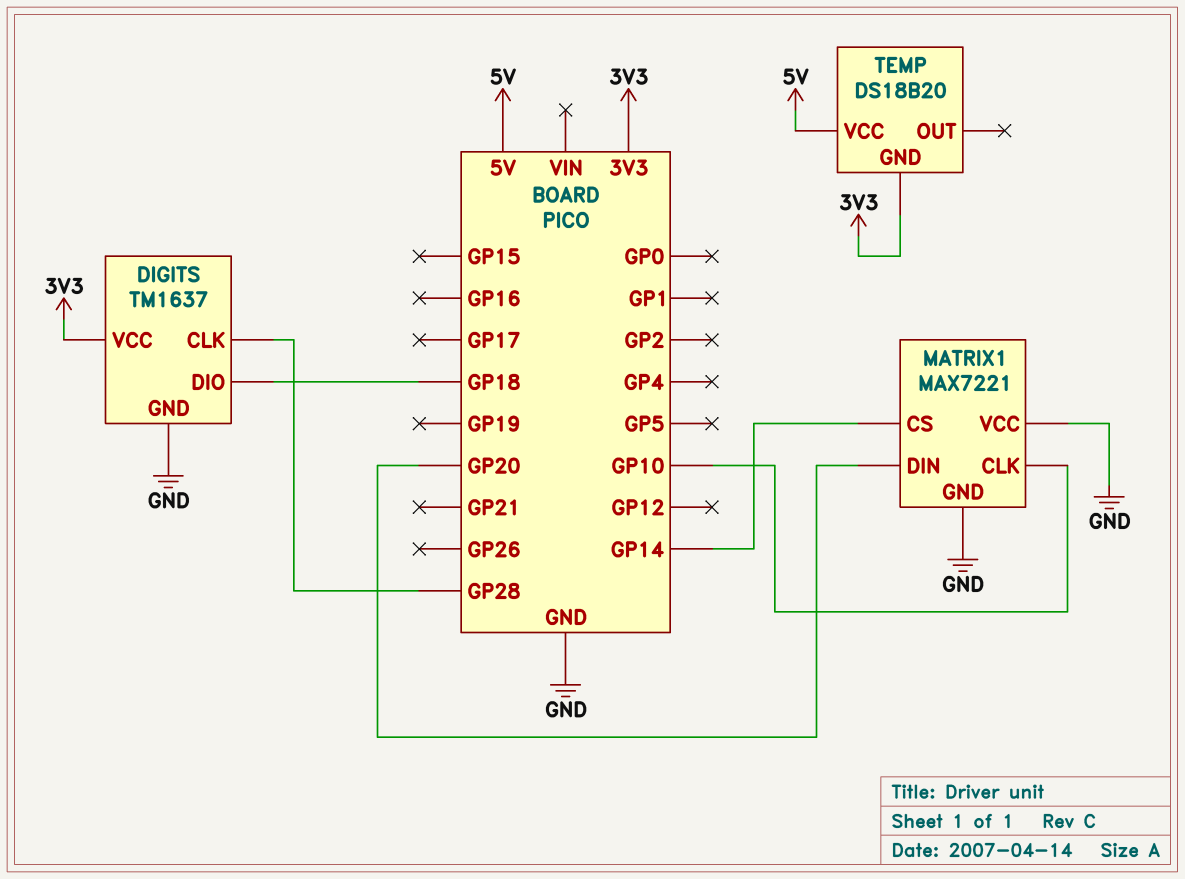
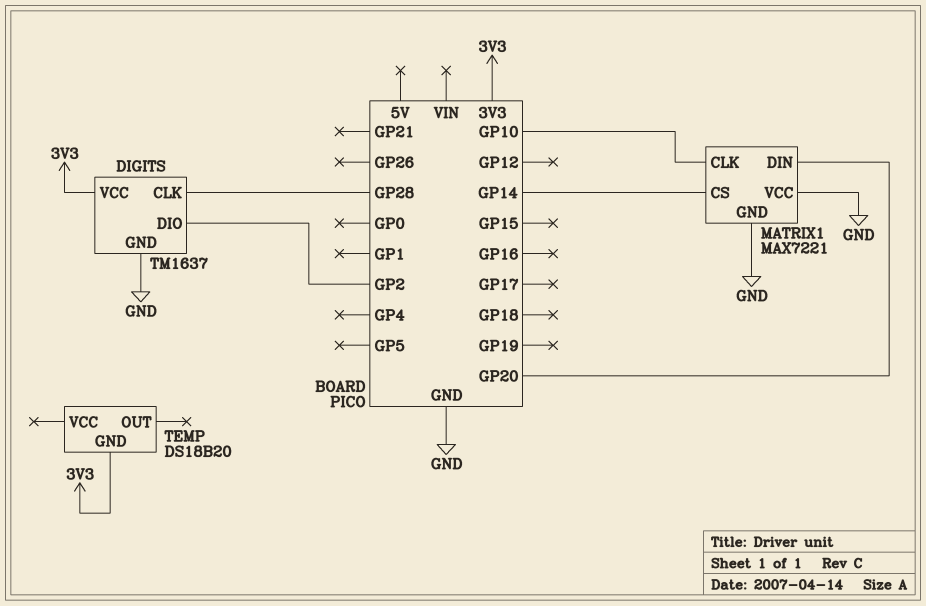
DIGITS pin DIO: GP18 -> GP2
TEMP pin VCC: 5V -> none

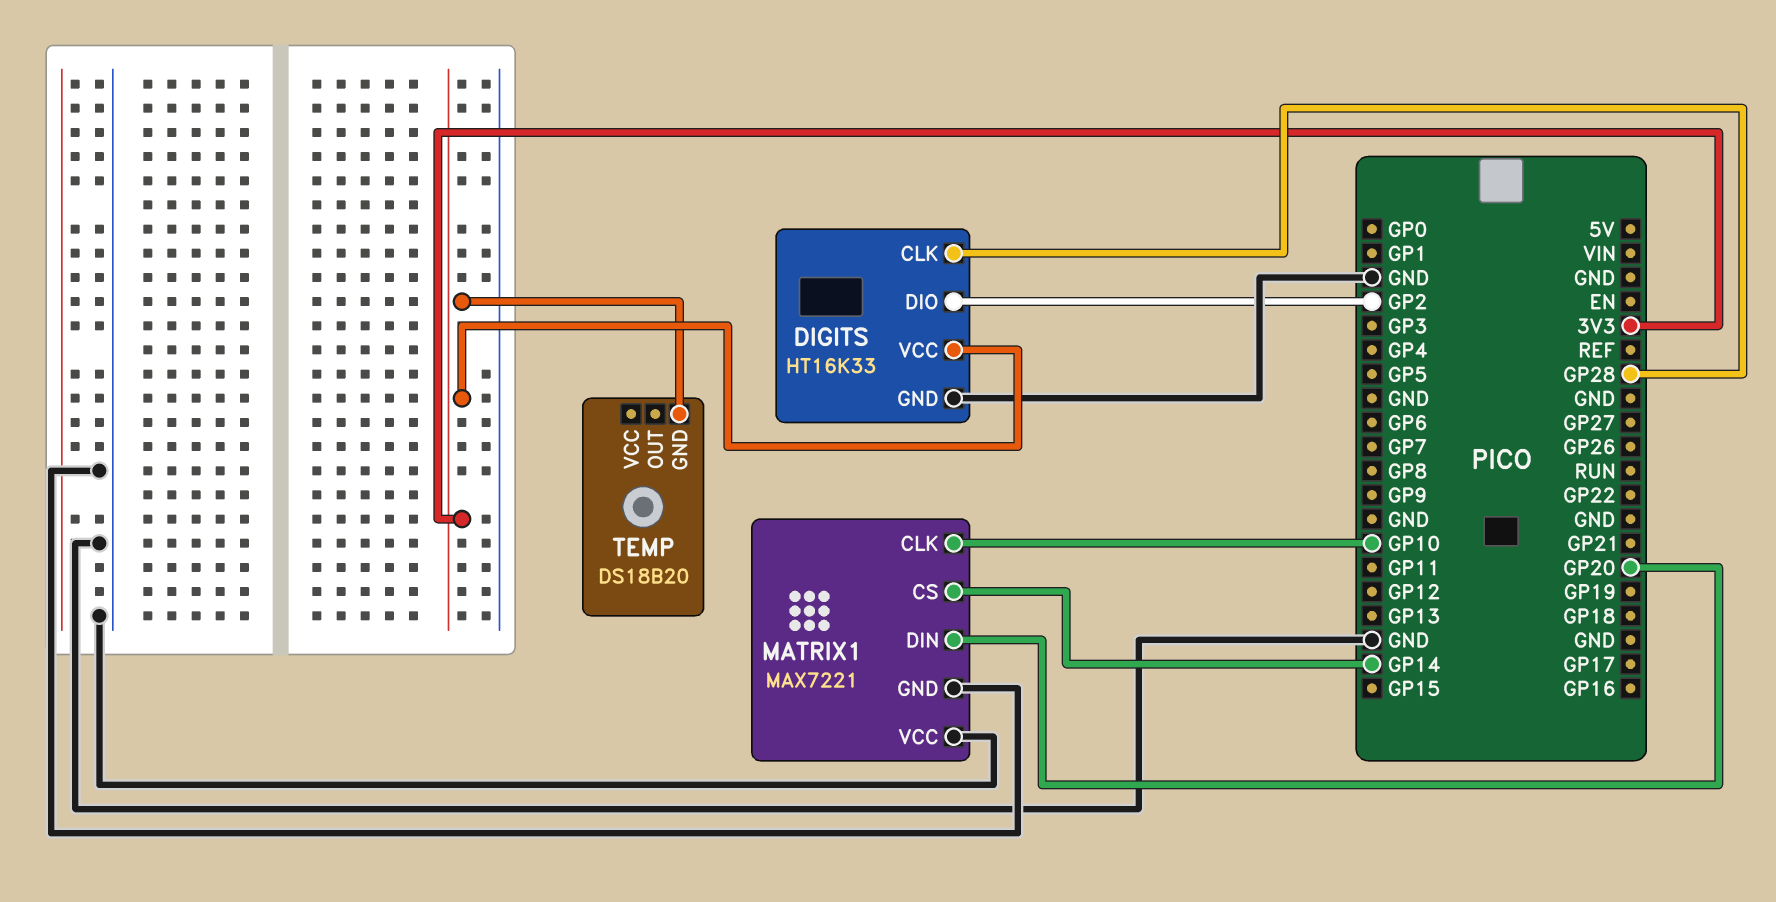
DIGITS: TM1637 -> HT16K33

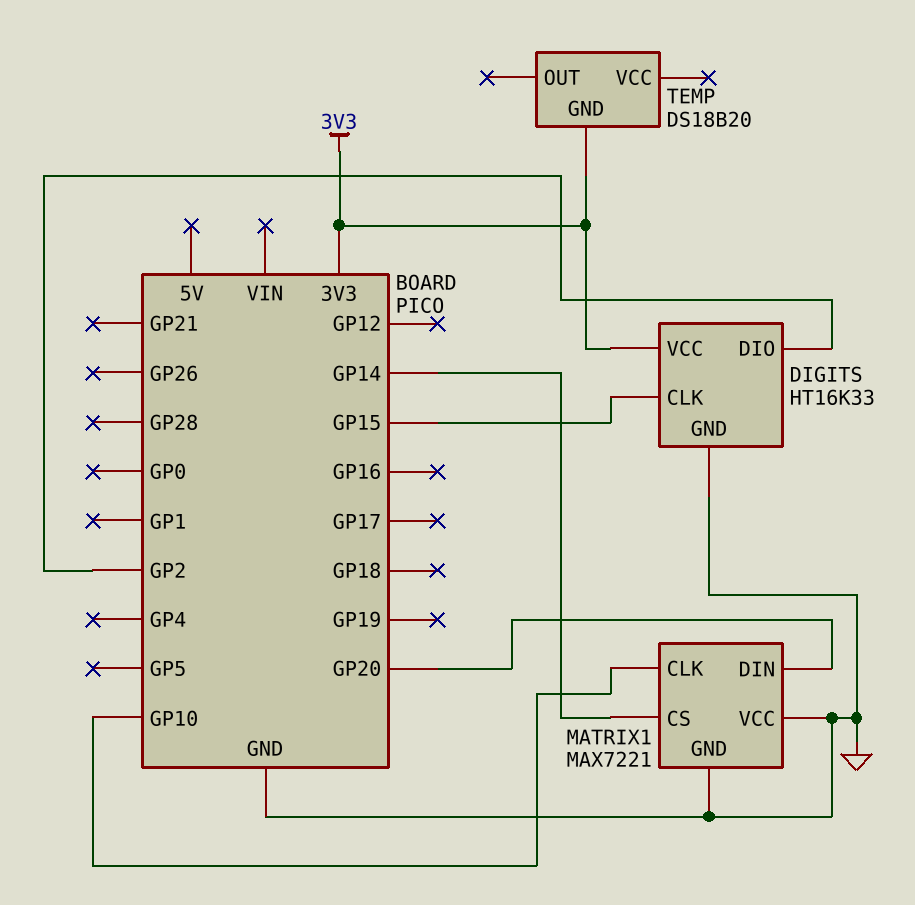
DIGITS pin CLK: GP28 -> GP15

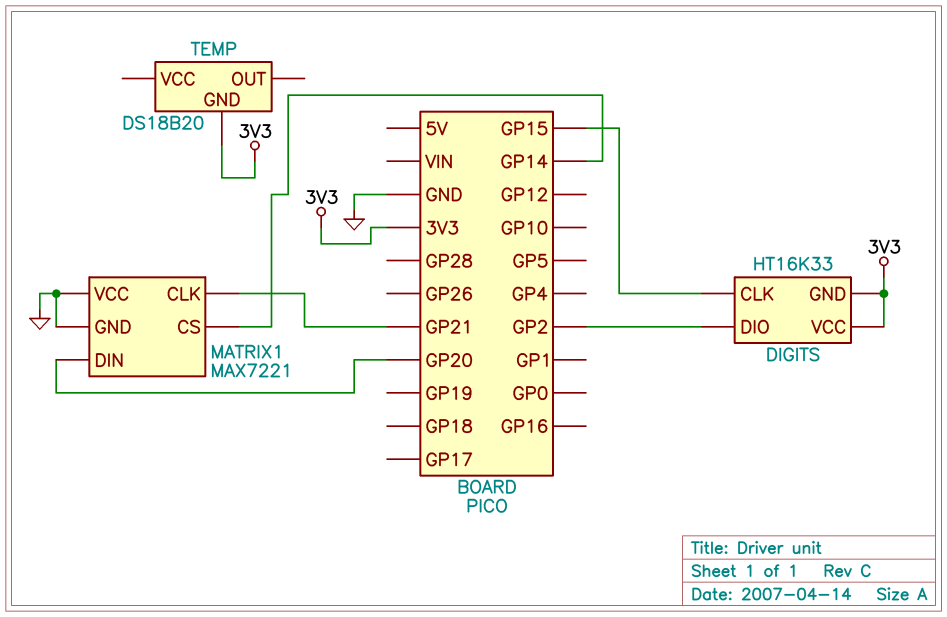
DIGITS pin GND: GND -> 3V3
MATRIX1 pin CLK: GP10 -> GP21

• Work instruction: Restate every line above word for word. Do not carry over the images.

• The answer:
DIGITS pin DIO: GP18 -> GP2
TEMP pin VCC: 5V -> none

DIGITS: TM1637 -> HT16K33

DIGITS pin CLK: GP28 -> GP15

DIGITS pin GND: GND -> 3V3
MATRIX1 pin CLK: GP10 -> GP21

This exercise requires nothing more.